Coordinate-based change listings:

Start of Block

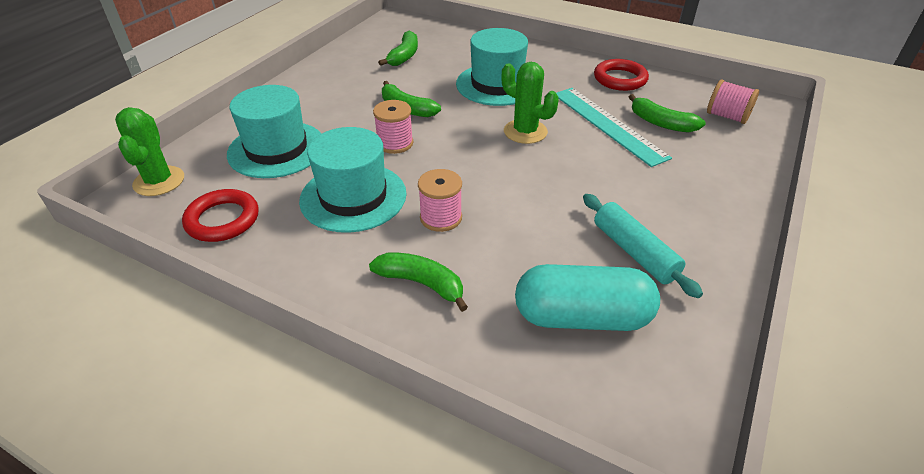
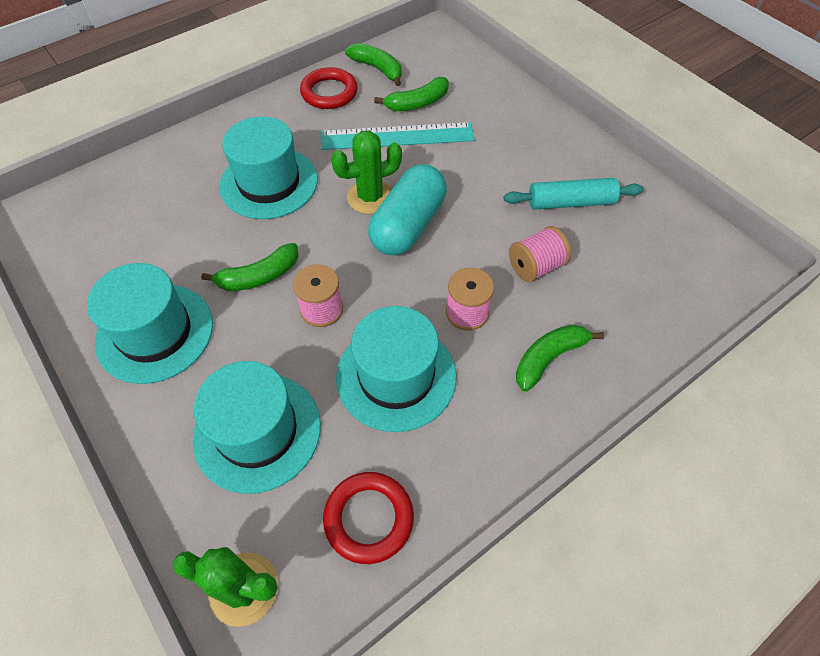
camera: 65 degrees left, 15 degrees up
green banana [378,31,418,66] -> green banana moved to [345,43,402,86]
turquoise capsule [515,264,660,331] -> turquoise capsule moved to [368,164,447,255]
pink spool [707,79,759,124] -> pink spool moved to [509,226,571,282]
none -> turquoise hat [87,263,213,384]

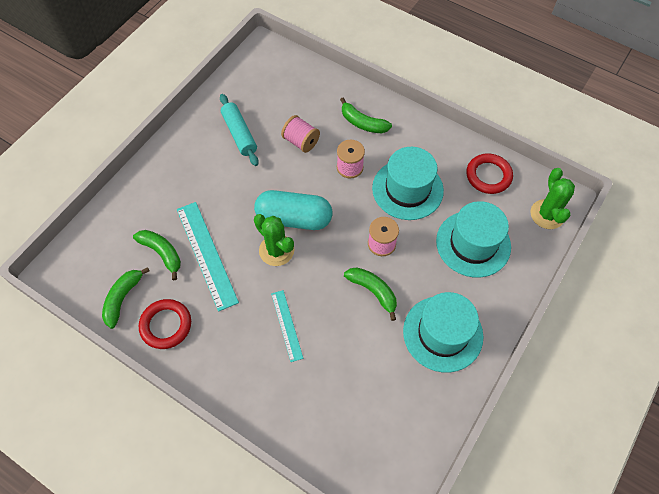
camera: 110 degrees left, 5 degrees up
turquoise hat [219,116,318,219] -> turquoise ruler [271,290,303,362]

End of Block

WHAT IS EXPECTED: Exact repeat, pictures omitted: give every line from the top of the records down to and including the line with "camera: 110 degrees left, 5 degrees up".

RESULT OF THIS TASK:
camera: 65 degrees left, 15 degrees up
green banana [378,31,418,66] -> green banana moved to [345,43,402,86]
turquoise capsule [515,264,660,331] -> turquoise capsule moved to [368,164,447,255]
pink spool [707,79,759,124] -> pink spool moved to [509,226,571,282]
none -> turquoise hat [87,263,213,384]

camera: 110 degrees left, 5 degrees up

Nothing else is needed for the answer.